▶ [ASSIGNMENT]
In the entries below, find the line containing "C210: 6.8uF (plus" and the line containing "U201 pin in+: 3V3 -> NET21". Copy those two lines and everything between them exactly, and only that.

▶ [INPUT DATA]

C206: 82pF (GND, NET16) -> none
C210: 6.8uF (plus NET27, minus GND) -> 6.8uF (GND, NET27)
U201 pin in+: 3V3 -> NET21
---
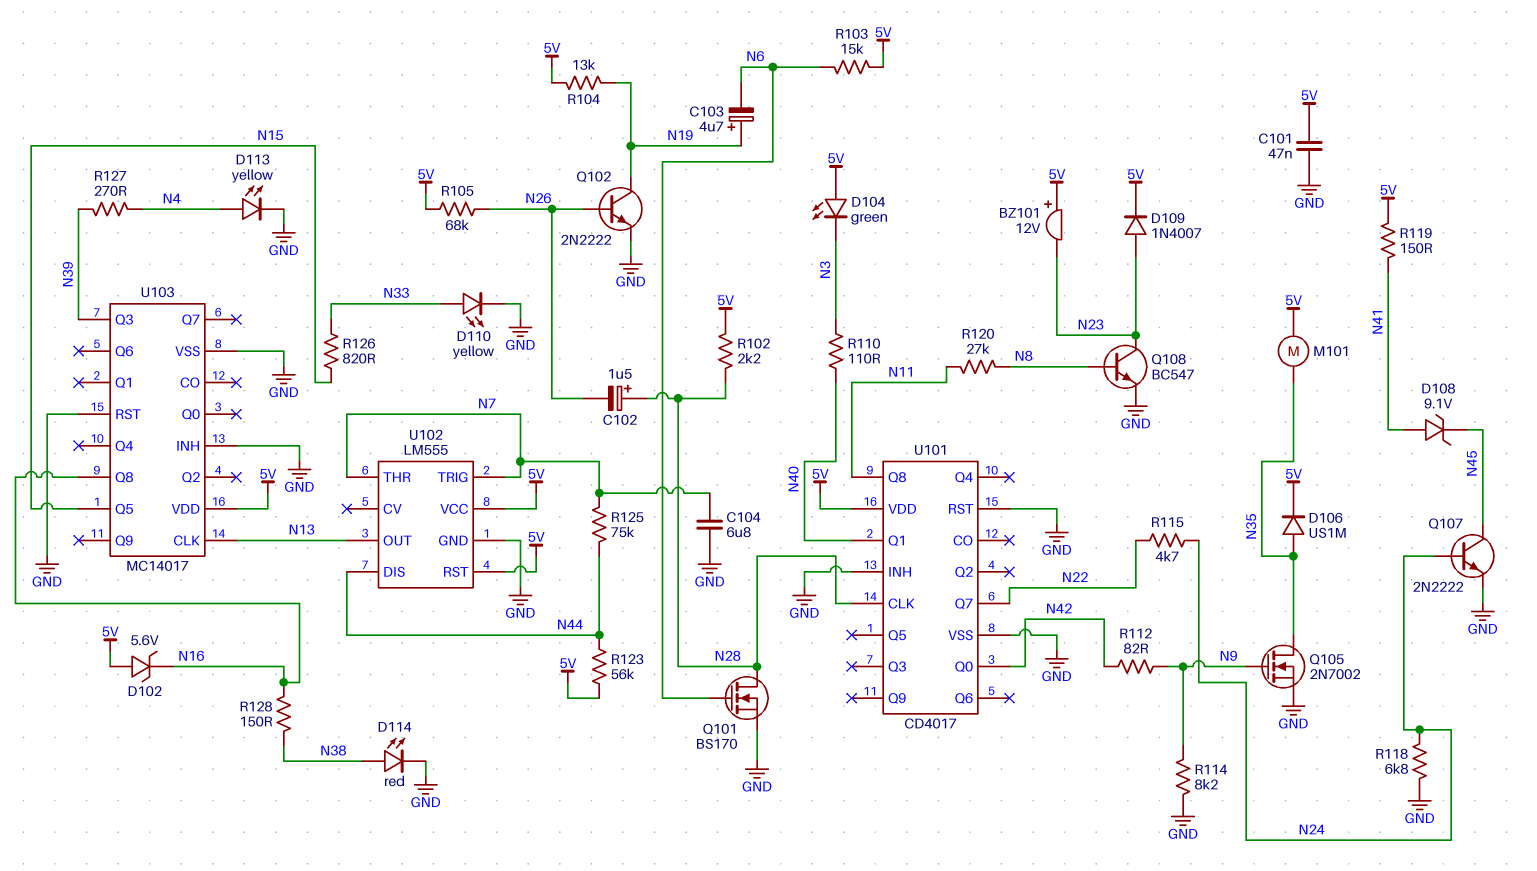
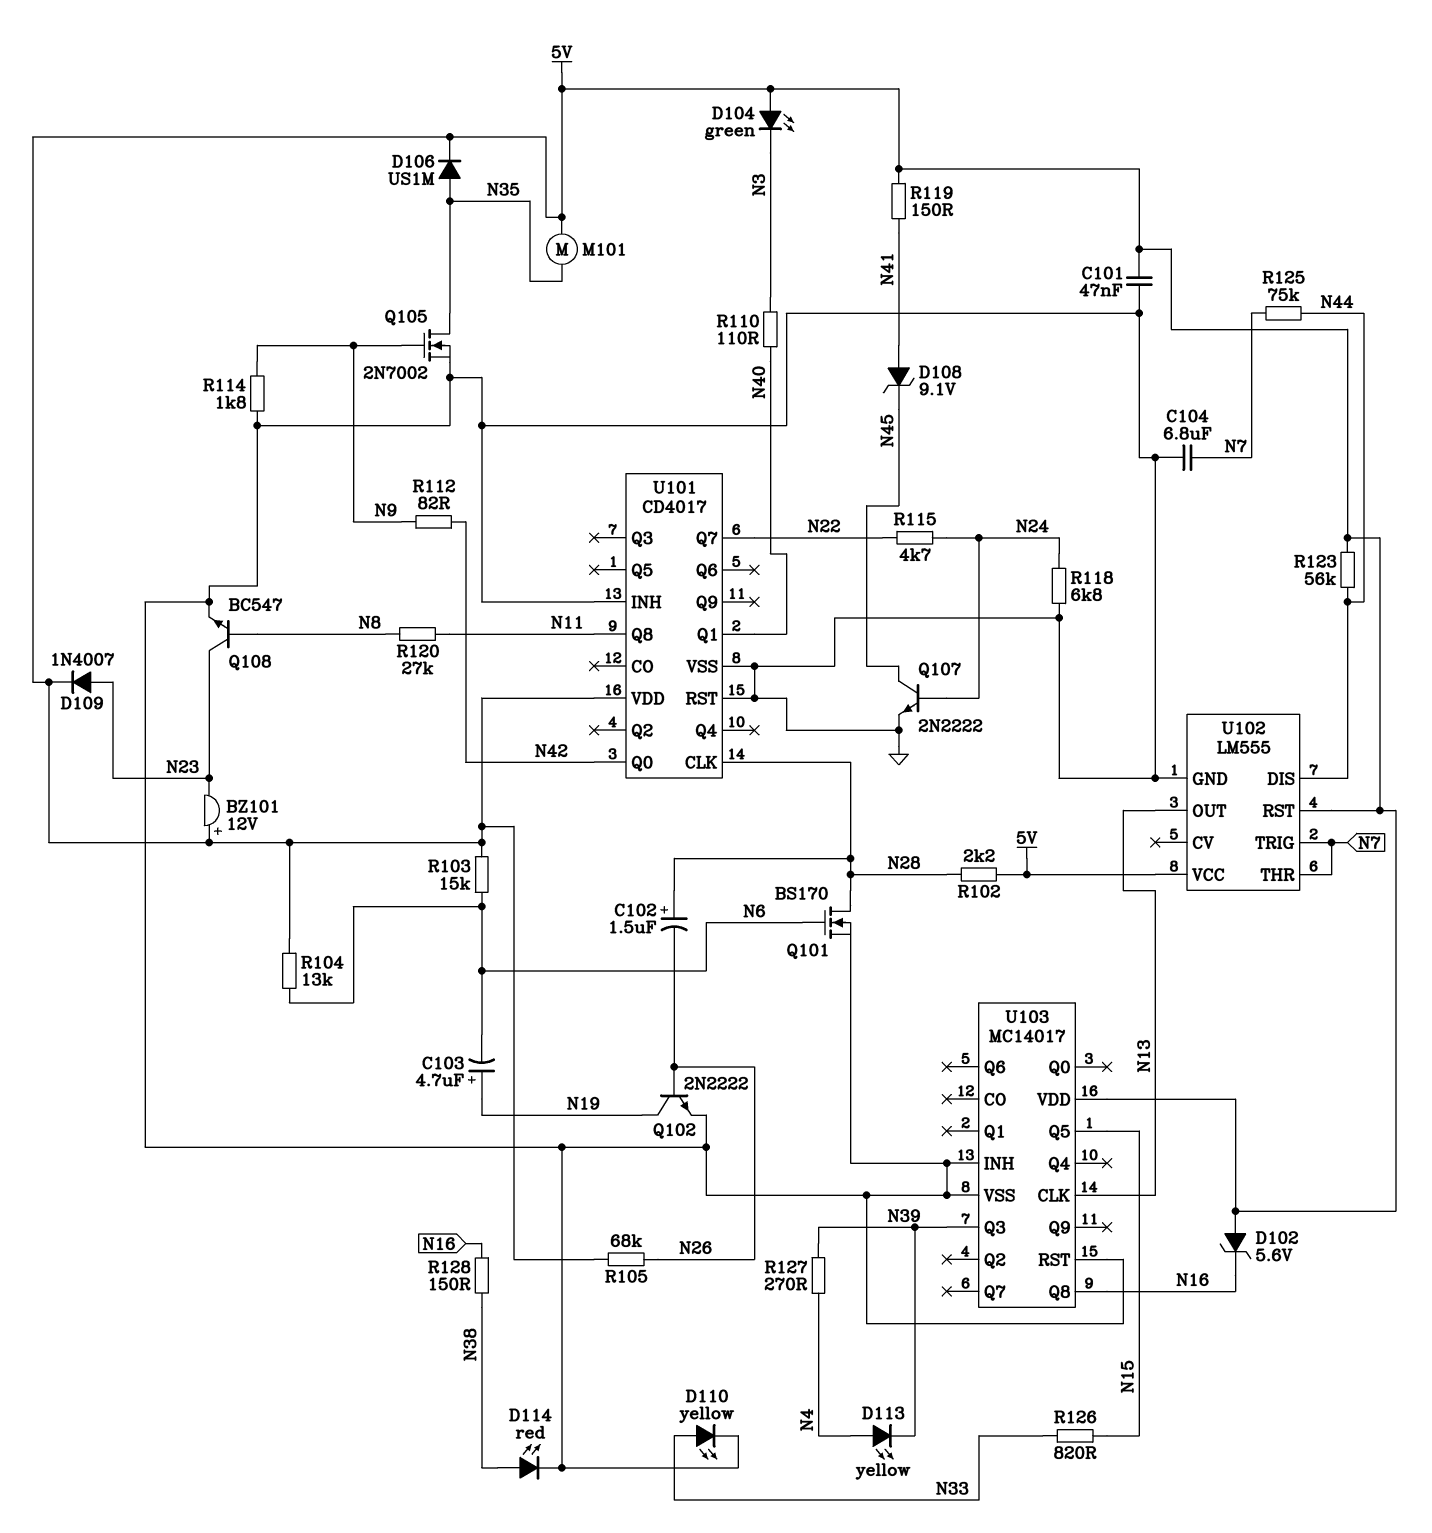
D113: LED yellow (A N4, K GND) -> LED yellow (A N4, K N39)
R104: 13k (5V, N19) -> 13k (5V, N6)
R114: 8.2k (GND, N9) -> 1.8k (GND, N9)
...
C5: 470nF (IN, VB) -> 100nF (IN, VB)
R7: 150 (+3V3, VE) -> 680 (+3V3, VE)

▶ [ANSWER AREA]
C210: 6.8uF (plus NET27, minus GND) -> 6.8uF (GND, NET27)
U201 pin in+: 3V3 -> NET21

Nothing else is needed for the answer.